(PROVIDED MATERIAL Opens)

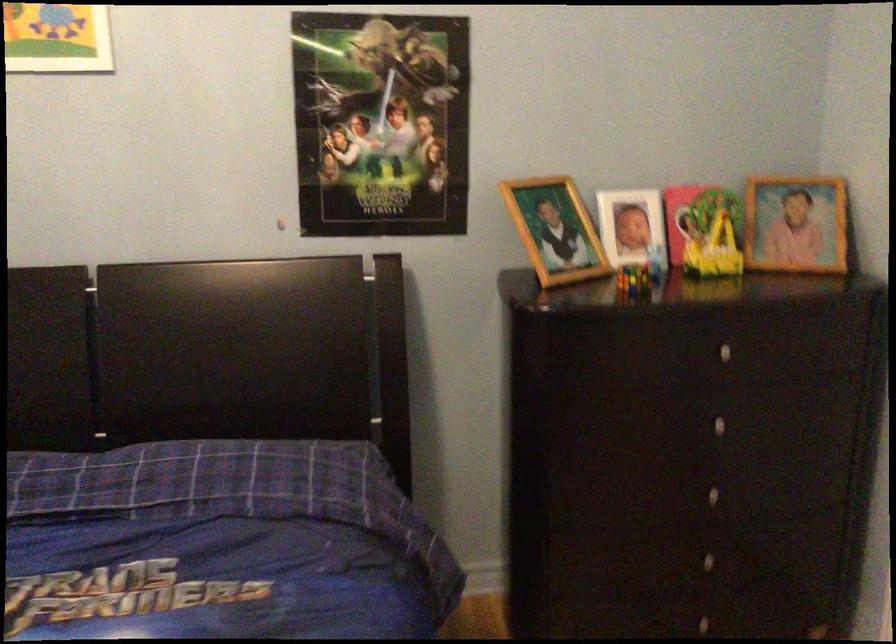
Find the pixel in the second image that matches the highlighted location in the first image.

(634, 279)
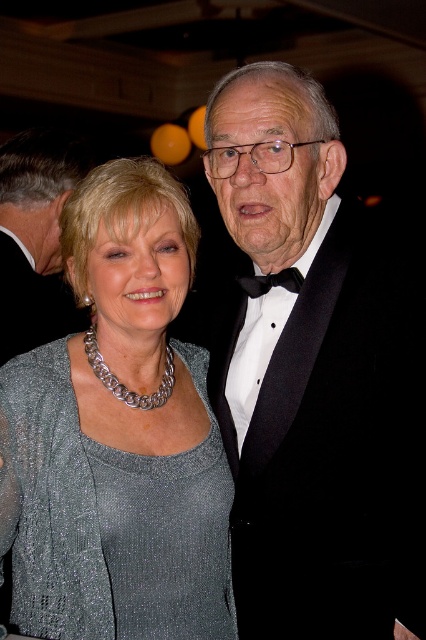
Who is taller, sparkly silver dress at center or black satin bow tie at upper right?

Standing taller between the two is sparkly silver dress at center.

Is sparkly silver dress at center smaller than black satin bow tie at upper right?

Actually, sparkly silver dress at center might be larger than black satin bow tie at upper right.

At what (x,y) coordinates should I click in order to perform the action: click on sparkly silver dress at center. Please return your answer as a coordinate pair (x, y). The width and height of the screenshot is (426, 640). Looking at the image, I should click on (118, 436).

Is sparkly silver dress at center closer to the viewer compared to black satin bow tie at center?

Yes, sparkly silver dress at center is closer to the viewer.

Who is shorter, sparkly silver dress at center or black satin bow tie at center?

Standing shorter between the two is black satin bow tie at center.

I want to click on sparkly silver dress at center, so click(x=118, y=436).

Can you confirm if black satin bow tie at upper right is shorter than black satin bow tie at center?

No.

Is black satin bow tie at upper right above black satin bow tie at center?

Indeed, black satin bow tie at upper right is positioned over black satin bow tie at center.

Who is more distant from viewer, [25,220] or [294,291]?

The point [25,220] is behind.

At what (x,y) coordinates should I click in order to perform the action: click on black satin bow tie at upper right. Please return your answer as a coordinate pair (x, y). Image resolution: width=426 pixels, height=640 pixels. Looking at the image, I should click on (32, 228).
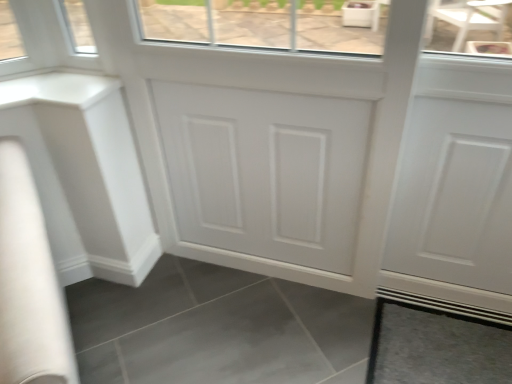
Question: Considering the positions of point (86, 100) and point (382, 311), is point (86, 100) closer or farther from the camera than point (382, 311)?

Choices:
 (A) farther
 (B) closer

Answer: (B)

Question: From a real-world perspective, is white matte counter top at left positioned above or below gray matte tile at lower right?

Choices:
 (A) below
 (B) above

Answer: (B)

Question: Is white matte counter top at left wider or thinner than gray matte tile at lower right?

Choices:
 (A) wide
 (B) thin

Answer: (B)

Question: In the image, is gray matte tile at lower right positioned in front of or behind white matte counter top at left?

Choices:
 (A) behind
 (B) front

Answer: (A)

Question: Would you say gray matte tile at lower right is to the left or to the right of white matte counter top at left in the picture?

Choices:
 (A) right
 (B) left

Answer: (A)

Question: From the image's perspective, relative to white matte counter top at left, is gray matte tile at lower right above or below?

Choices:
 (A) below
 (B) above

Answer: (A)

Question: Considering the positions of gray matte tile at lower right and white matte counter top at left in the image, is gray matte tile at lower right taller or shorter than white matte counter top at left?

Choices:
 (A) short
 (B) tall

Answer: (A)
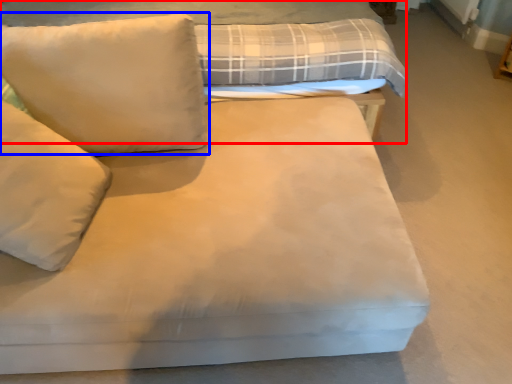
Question: Which point is closer to the camera, bed (highlighted by a red box) or pillow (highlighted by a blue box)?

Choices:
 (A) bed
 (B) pillow

Answer: (B)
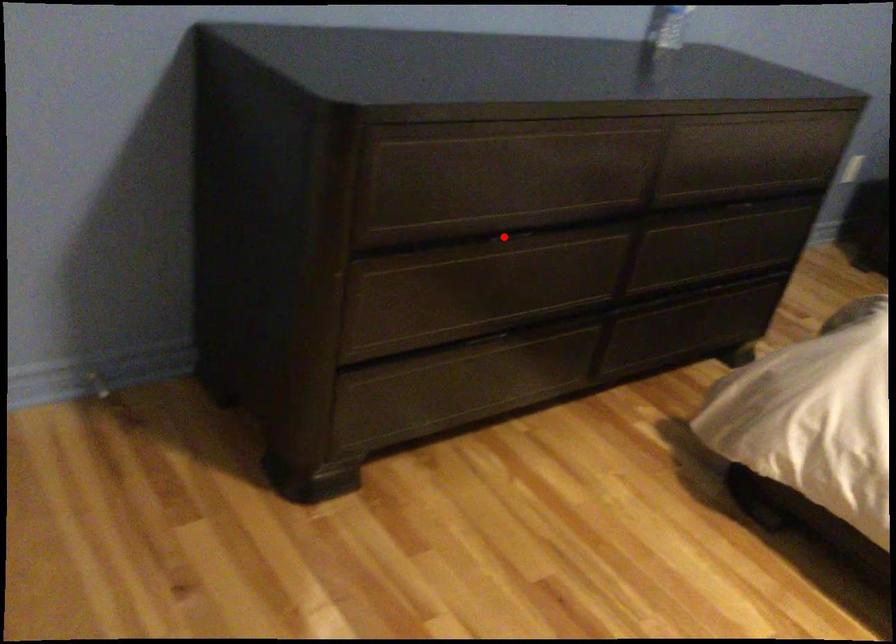
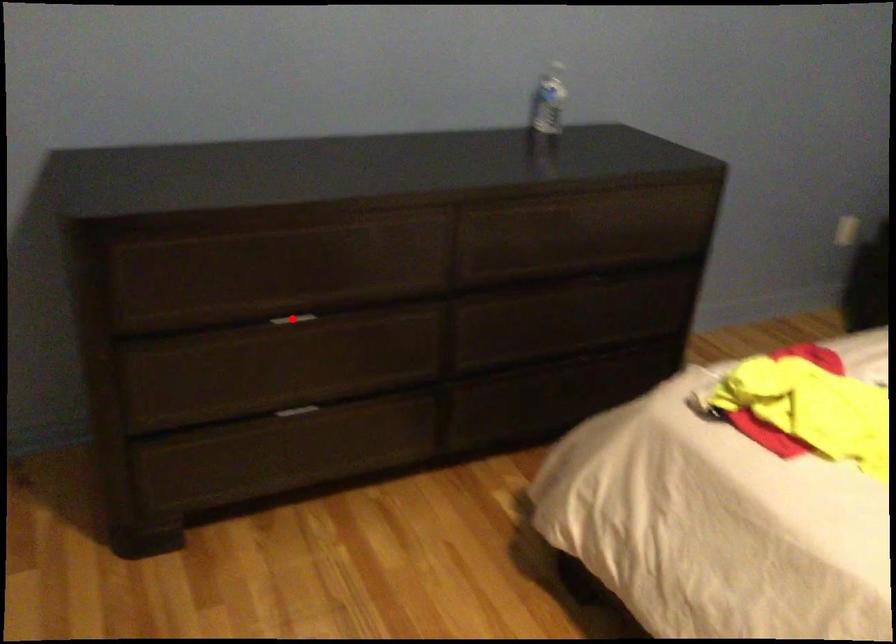
I am providing you with two images of the same scene from different viewpoints. A red point is marked on the first image and another point is marked on the second image. Do the highlighted points in image1 and image2 indicate the same real-world spot?

Yes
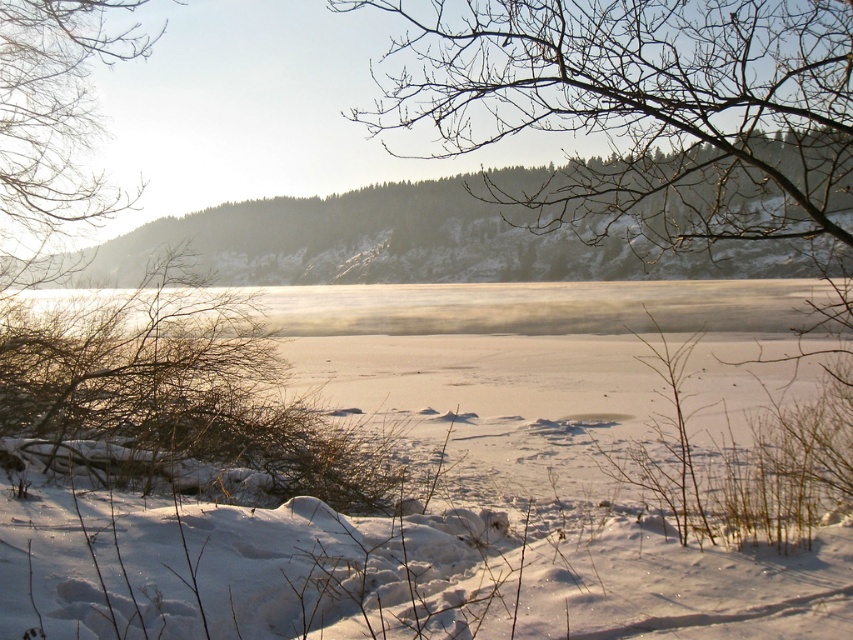
Based on the photo, how much distance is there between green textured hillside at upper center and translucent ice at center?

green textured hillside at upper center is 1.98 meters away from translucent ice at center.

Can you confirm if green textured hillside at upper center is positioned to the right of translucent ice at center?

In fact, green textured hillside at upper center is to the left of translucent ice at center.

Locate an element on the screen. green textured hillside at upper center is located at coordinates (410, 244).

The width and height of the screenshot is (853, 640). What are the coordinates of `green textured hillside at upper center` in the screenshot? It's located at (410, 244).

Is bare branches at upper center to the right of translucent ice at center from the viewer's perspective?

In fact, bare branches at upper center is to the left of translucent ice at center.

Does point (546, 29) come closer to viewer compared to point (682, 285)?

Yes, point (546, 29) is closer to viewer.

Is point (815, 83) positioned behind point (751, 317)?

No, (815, 83) is closer to viewer.

This screenshot has width=853, height=640. Find the location of `bare branches at upper center`. bare branches at upper center is located at coordinates (645, 109).

Does bare branches at upper center lie behind green textured hillside at upper center?

No, it is in front of green textured hillside at upper center.

Does bare branches at upper center have a greater width compared to green textured hillside at upper center?

No.

At what (x,y) coordinates should I click in order to perform the action: click on bare branches at upper center. Please return your answer as a coordinate pair (x, y). Looking at the image, I should click on (645, 109).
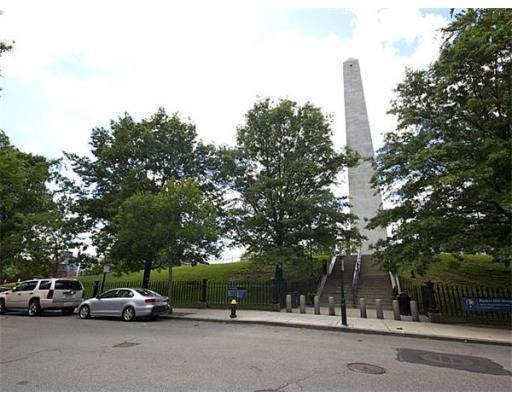
Where is `stairs`? stairs is located at coordinates (371, 279), (330, 283).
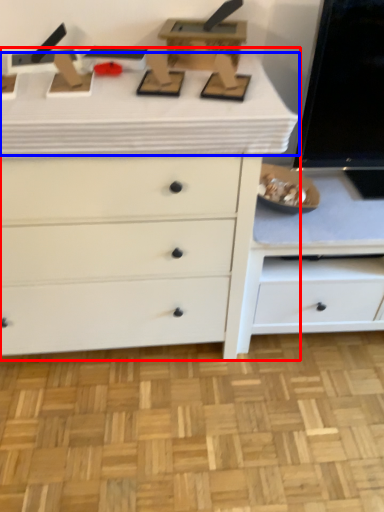
Question: Which object is closer to the camera taking this photo, chest of drawers (highlighted by a red box) or counter top (highlighted by a blue box)?

Choices:
 (A) chest of drawers
 (B) counter top

Answer: (B)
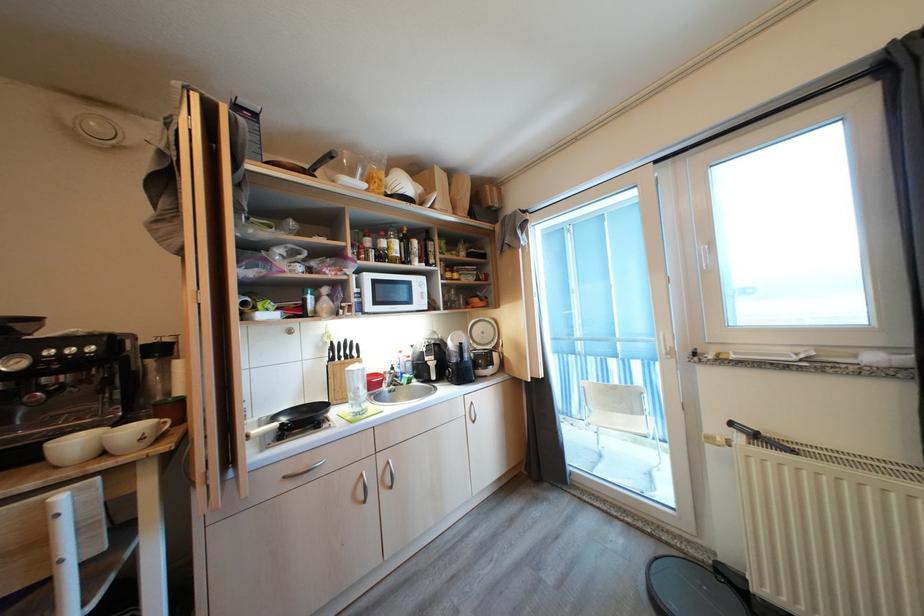
What do you see at coordinates (618, 421) in the screenshot? This screenshot has width=924, height=616. I see `the chair sitting surface` at bounding box center [618, 421].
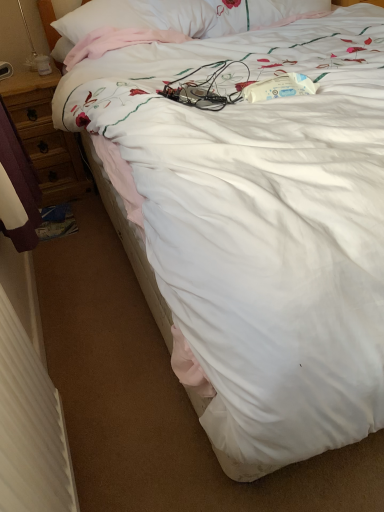
The image size is (384, 512). What do you see at coordinates (45, 136) in the screenshot? I see `wooden desk at left` at bounding box center [45, 136].

The height and width of the screenshot is (512, 384). What are the coordinates of `wooden desk at left` in the screenshot? It's located at coord(45,136).

This screenshot has height=512, width=384. I want to click on white textured radiator at lower left, so click(30, 426).

The width and height of the screenshot is (384, 512). What do you see at coordinates (30, 426) in the screenshot? I see `white textured radiator at lower left` at bounding box center [30, 426].

I want to click on wooden desk at left, so click(45, 136).

Considering the positions of objects white textured radiator at lower left and wooden desk at left in the image provided, who is more to the right, white textured radiator at lower left or wooden desk at left?

Positioned to the right is white textured radiator at lower left.

In the image, is white textured radiator at lower left positioned in front of or behind wooden desk at left?

white textured radiator at lower left is positioned closer to the viewer than wooden desk at left.

Does point (34, 447) come farther from viewer compared to point (10, 88)?

That is False.

From the image's perspective, which is below, white textured radiator at lower left or wooden desk at left?

white textured radiator at lower left appears lower in the image.

From a real-world perspective, between white textured radiator at lower left and wooden desk at left, who is vertically higher?

white textured radiator at lower left.

Is white textured radiator at lower left wider or thinner than wooden desk at left?

Considering their sizes, white textured radiator at lower left looks slimmer than wooden desk at left.

Considering the sizes of objects white textured radiator at lower left and wooden desk at left in the image provided, who is taller, white textured radiator at lower left or wooden desk at left?

With more height is wooden desk at left.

(PROVIDED MATERIAL Closes)

▶ [YOUR ASSIGNMENT]
Extract each line of the records above that contains the word "point".

▶ [EXERCISE OUTPUT]
The point [25,220] is behind.
Question: Considering the positions of point (86, 100) and point (382, 311), is point (86, 100) closer or farther from the camera than point (382, 311)?
Question: Which point is closer to the camera, bed (highlighted by a red box) or pillow (highlighted by a blue box)?
I am providing you with two images of the same scene from different viewpoints. A red point is marked on the first image and another point is marked on the second image. Do the highlighted points in image1 and image2 indicate the same real-world spot?
Does point (546, 29) come closer to viewer compared to point (682, 285)?
Yes, point (546, 29) is closer to viewer.
Is point (815, 83) positioned behind point (751, 317)?
Does point (34, 447) come farther from viewer compared to point (10, 88)?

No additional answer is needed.